═══ Information provided

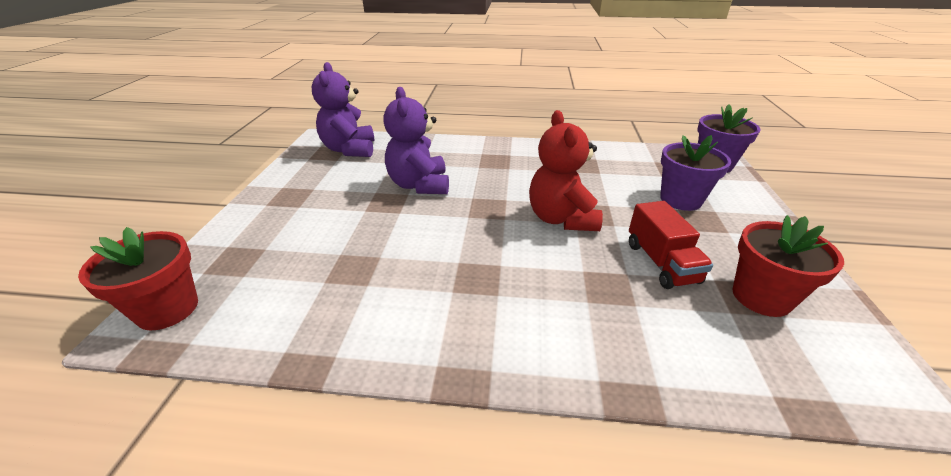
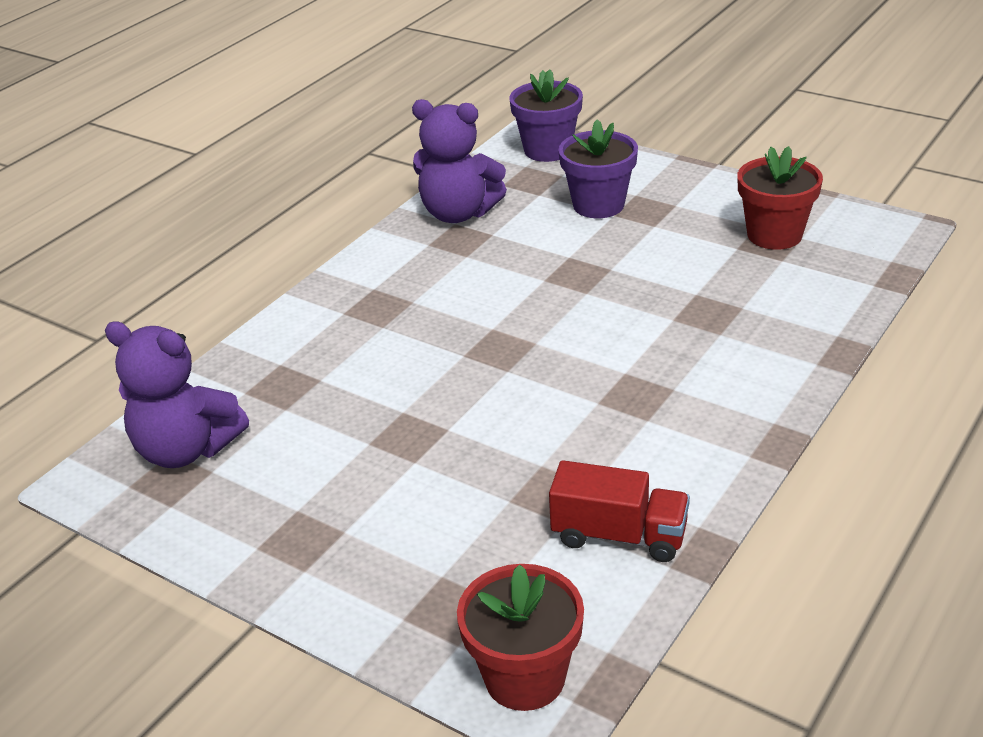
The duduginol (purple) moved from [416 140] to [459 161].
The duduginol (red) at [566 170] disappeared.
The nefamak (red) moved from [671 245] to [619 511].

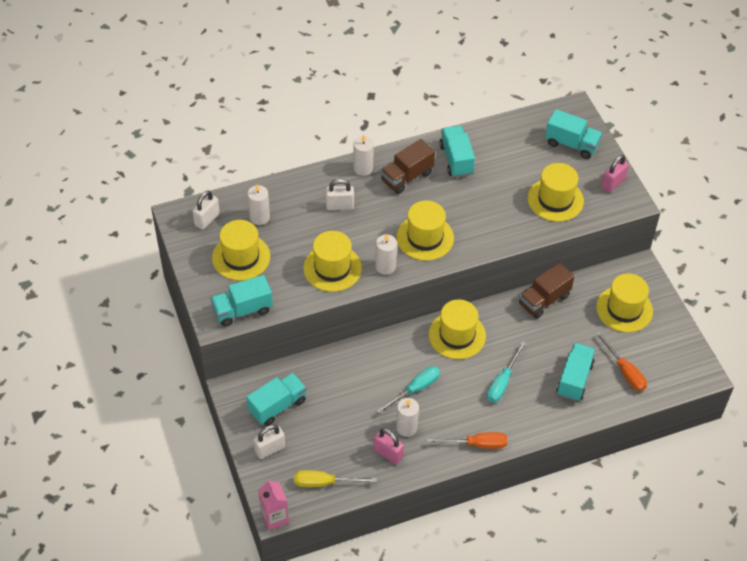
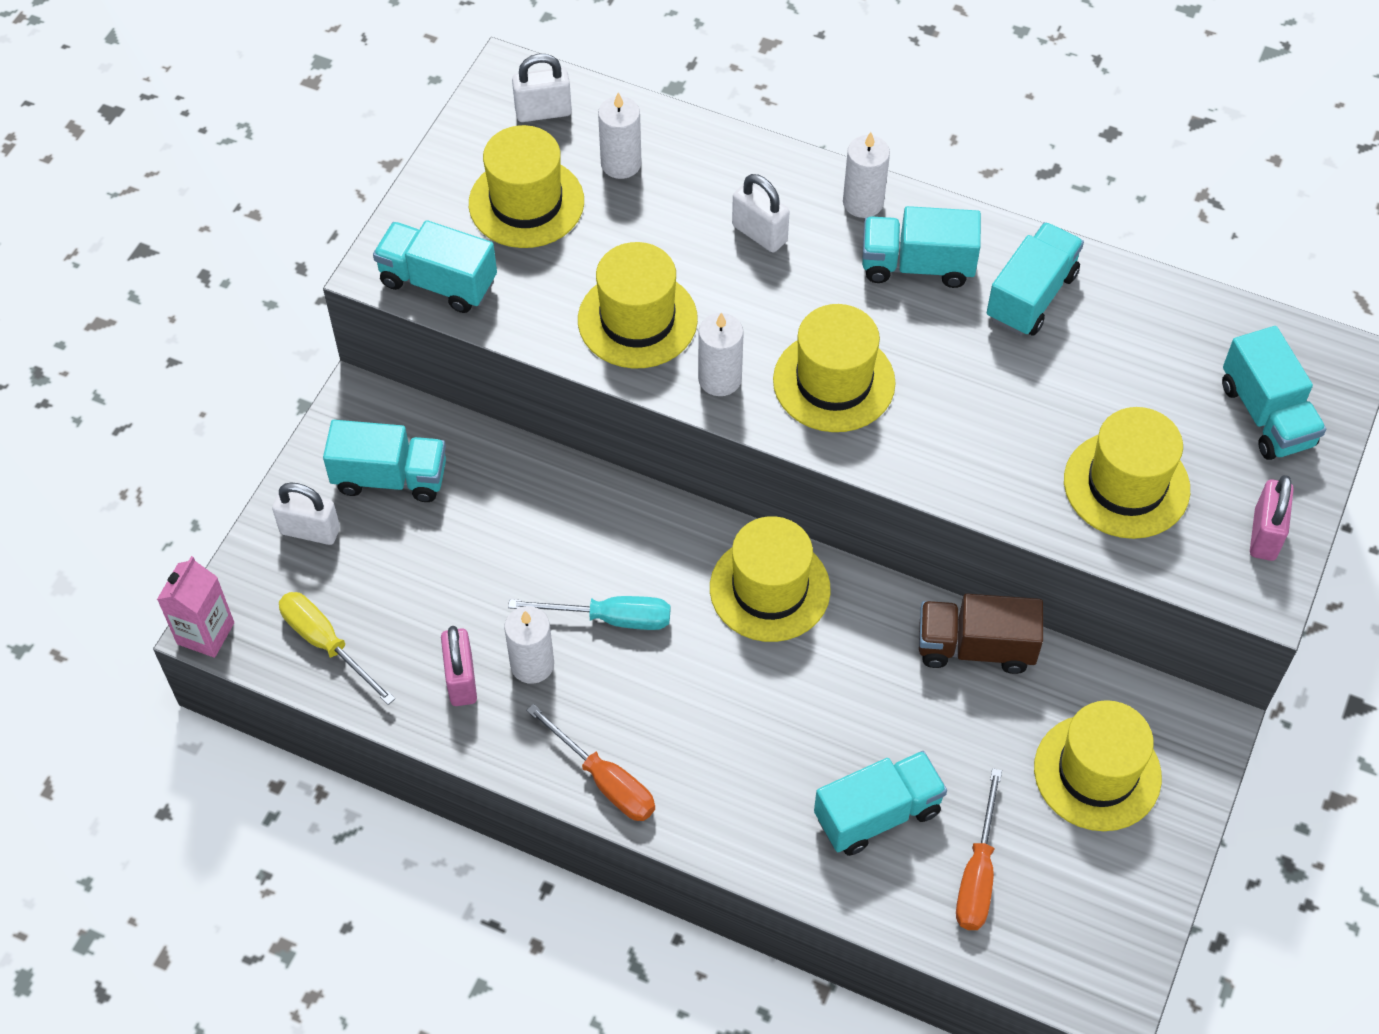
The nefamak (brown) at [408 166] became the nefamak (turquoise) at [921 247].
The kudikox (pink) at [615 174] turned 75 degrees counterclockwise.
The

══════

Prompt:
Would you copy out every line in the records that includes the string "duduginol"?

Task output:
The duduginol (purple) moved from [416 140] to [459 161].
The duduginol (red) at [566 170] disappeared.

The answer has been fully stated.